PROMPT » Write out only the tail of the records, beginning at the line containing "ash-grey rubber duck" and including the last line, exactly as written.

DATA SUPPLIED »
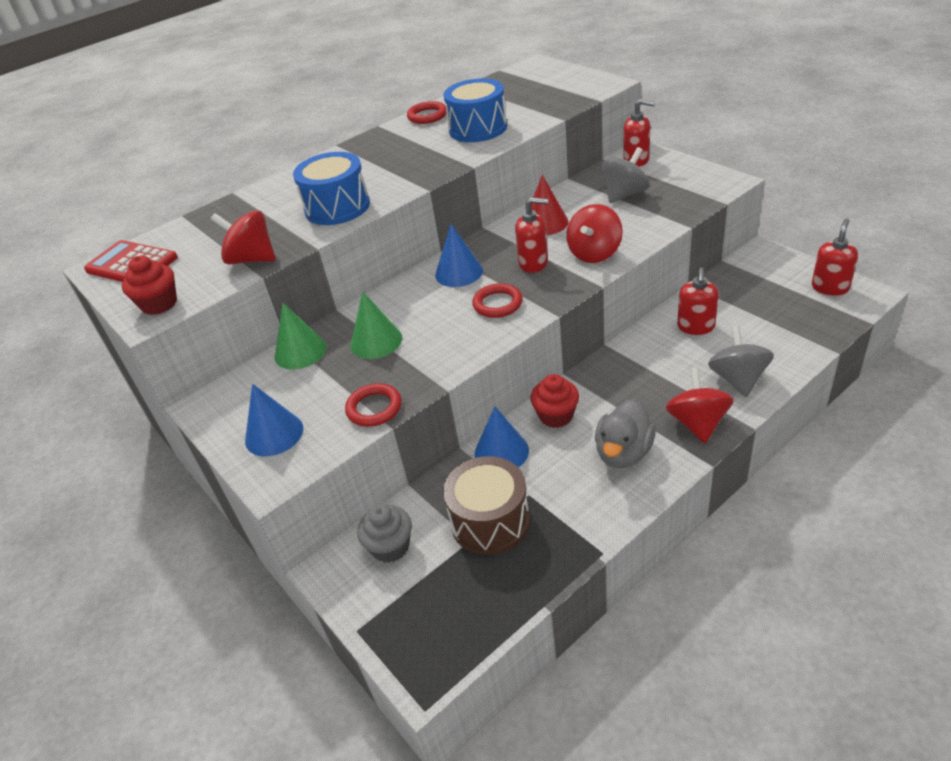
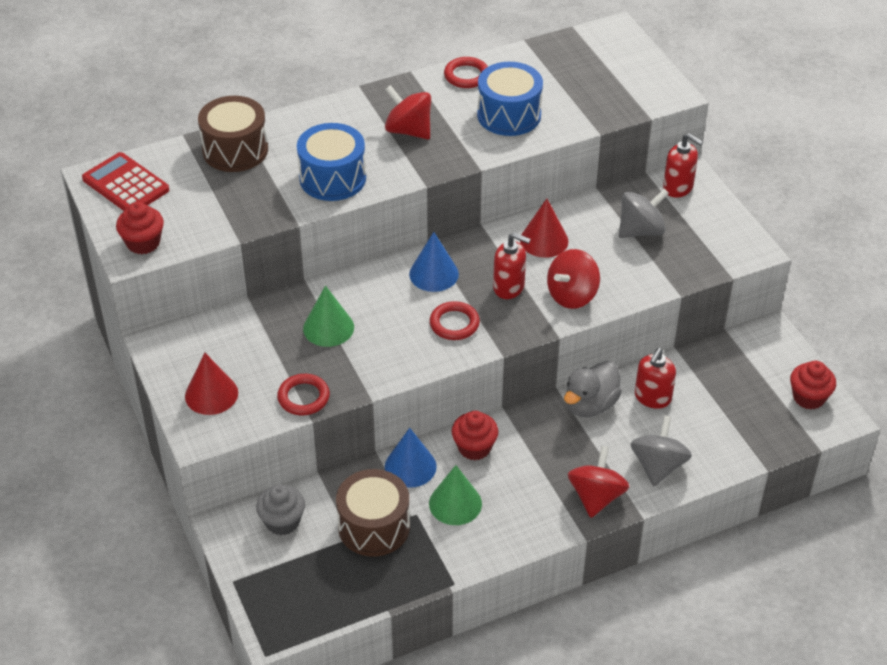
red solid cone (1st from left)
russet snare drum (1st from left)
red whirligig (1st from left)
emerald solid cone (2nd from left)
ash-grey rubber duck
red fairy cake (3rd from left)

YOUR RESPONSE »
ash-grey rubber duck
red fairy cake (3rd from left)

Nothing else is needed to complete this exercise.